Please copy every record below exactly, but leave the pictures out.

------

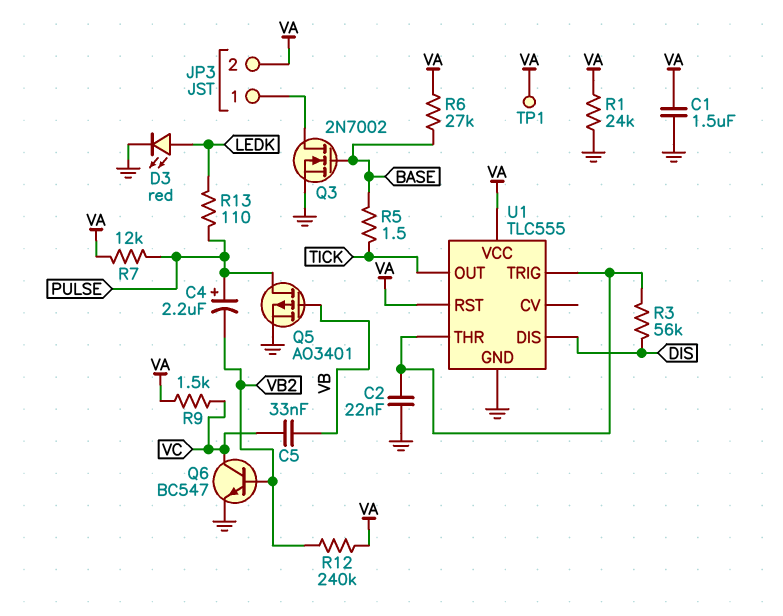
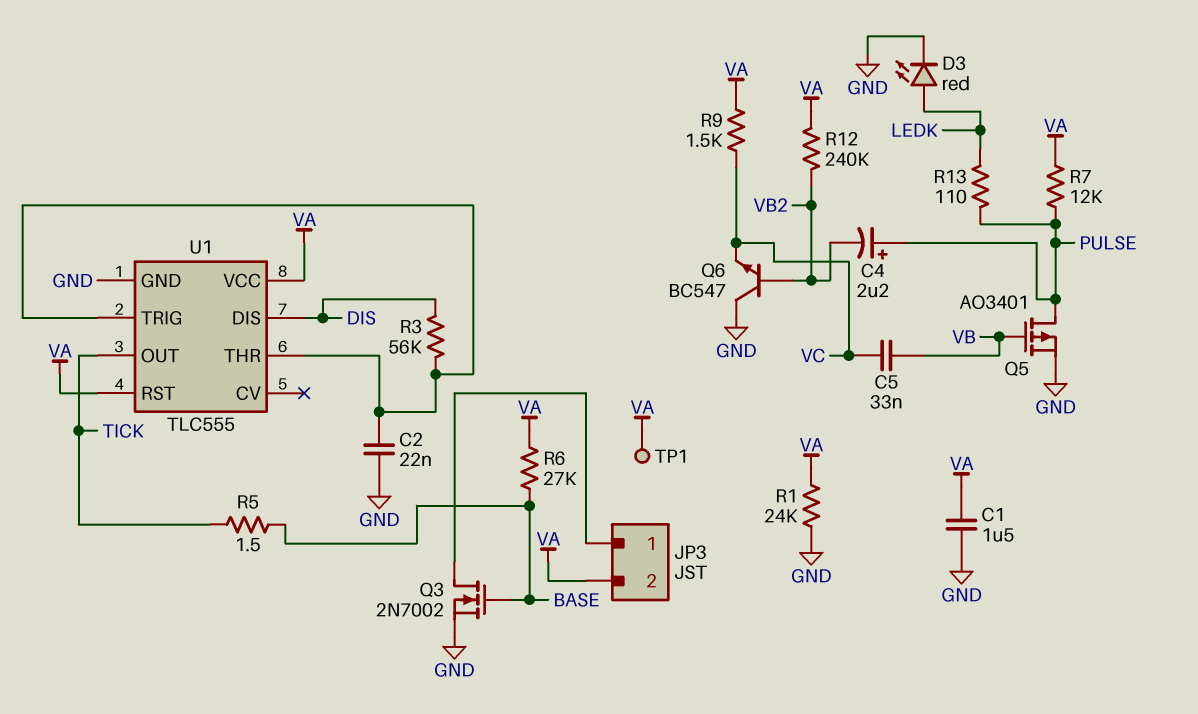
Q6: NPN BC547 (B VB2, C VC, E GND) -> NPN BC547 (B VB2, C GND, E VC)

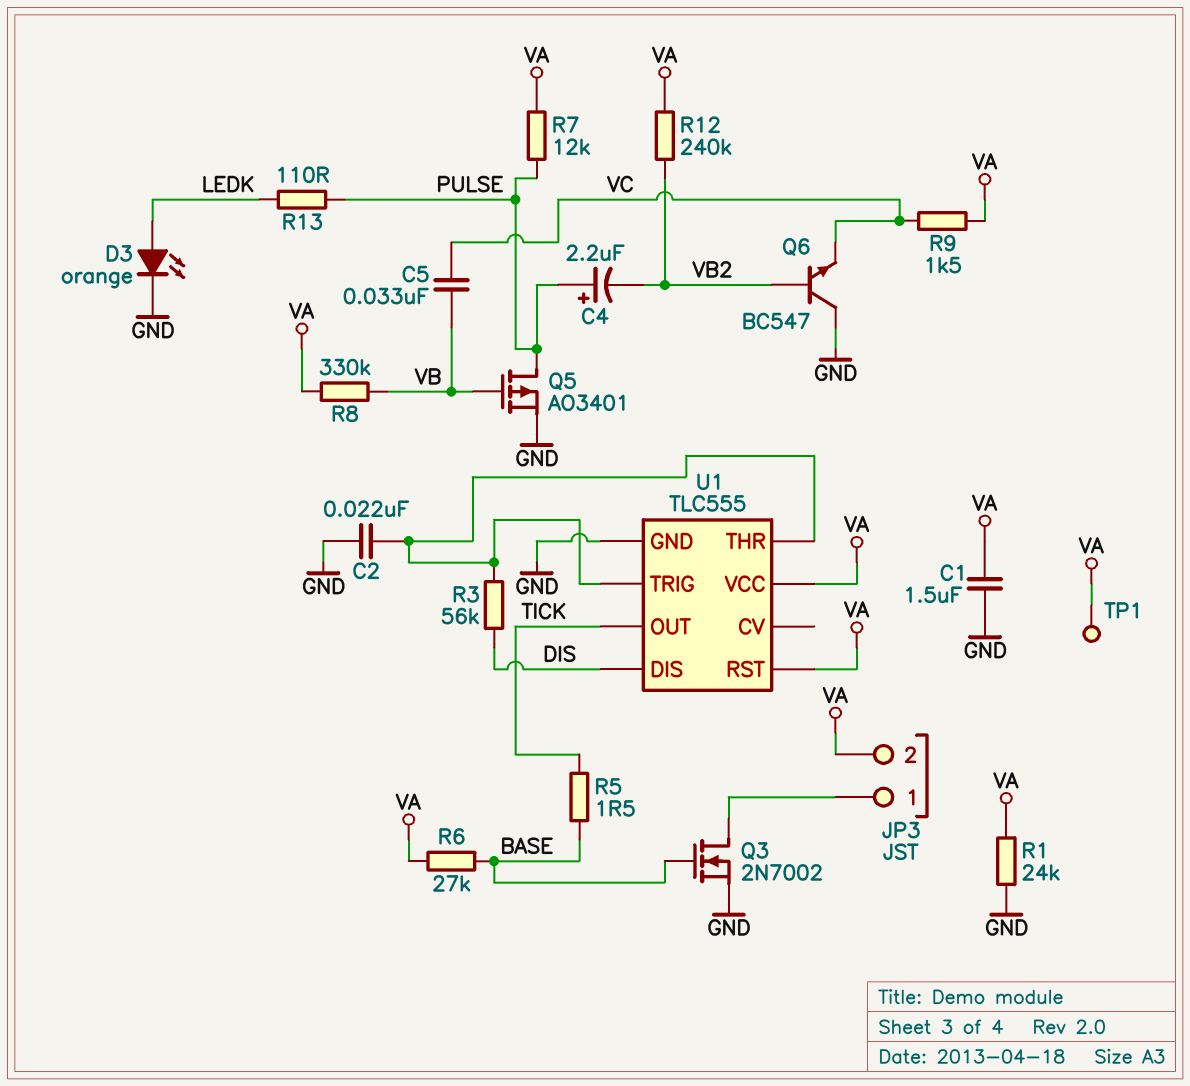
D3: LED red (A LEDK, K GND) -> LED orange (A LEDK, K GND)
R8: none -> 330k (VA, VB)

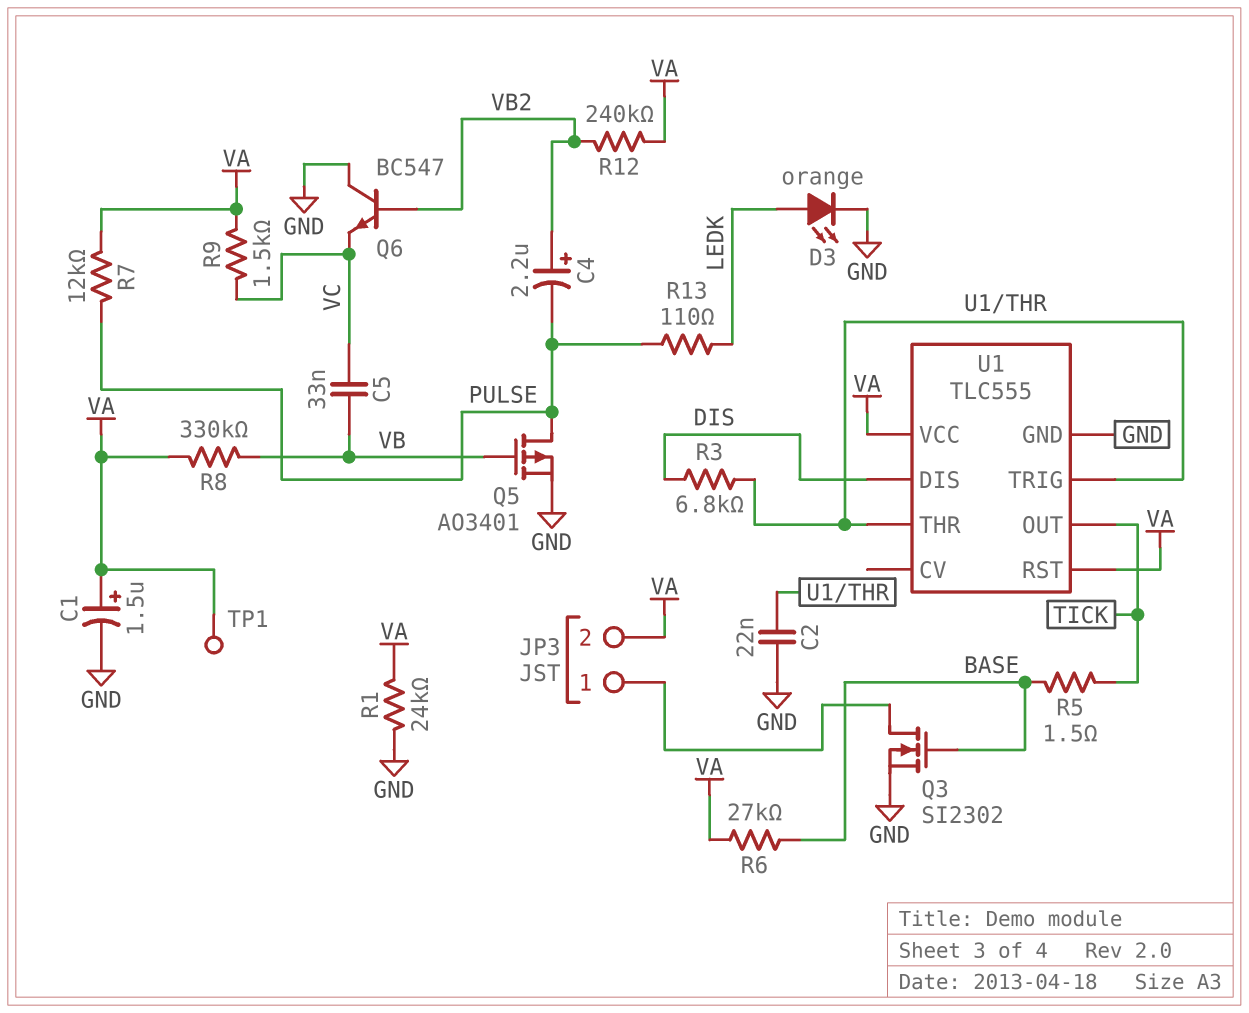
C1: 1.5uF (GND, VA) -> 1.5uF (plus VA, minus GND)
C4: 2.2uF (plus PULSE, minus VB2) -> 2.2uF (plus VB2, minus PULSE)
Q3: NMOS 2N7002 (G BASE, D JP3/1, S GND) -> NMOS SI2302 (G BASE, D JP3/1, S GND)
R3: 56k (DIS, U1/THR) -> 6.8k (DIS, U1/THR)

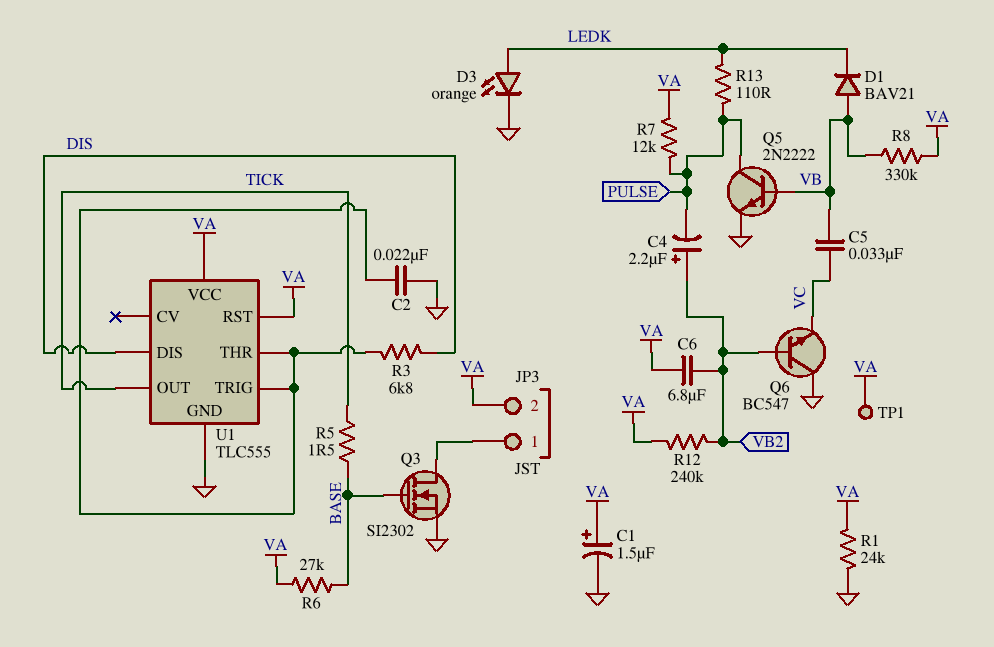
C6: none -> 6.8uF (VA, VB2)
D1: none -> diode BAV21 (A VB, K LEDK)
Q5: PMOS AO3401 (G VB, D PULSE, S GND) -> NPN 2N2222 (B VB, C PULSE, E GND)
R9: 1.5k (VA, VC) -> none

------

▸ **WRITTEN SOLUTION**:
Q6: NPN BC547 (B VB2, C VC, E GND) -> NPN BC547 (B VB2, C GND, E VC)

D3: LED red (A LEDK, K GND) -> LED orange (A LEDK, K GND)
R8: none -> 330k (VA, VB)

C1: 1.5uF (GND, VA) -> 1.5uF (plus VA, minus GND)
C4: 2.2uF (plus PULSE, minus VB2) -> 2.2uF (plus VB2, minus PULSE)
Q3: NMOS 2N7002 (G BASE, D JP3/1, S GND) -> NMOS SI2302 (G BASE, D JP3/1, S GND)
R3: 56k (DIS, U1/THR) -> 6.8k (DIS, U1/THR)

C6: none -> 6.8uF (VA, VB2)
D1: none -> diode BAV21 (A VB, K LEDK)
Q5: PMOS AO3401 (G VB, D PULSE, S GND) -> NPN 2N2222 (B VB, C PULSE, E GND)
R9: 1.5k (VA, VC) -> none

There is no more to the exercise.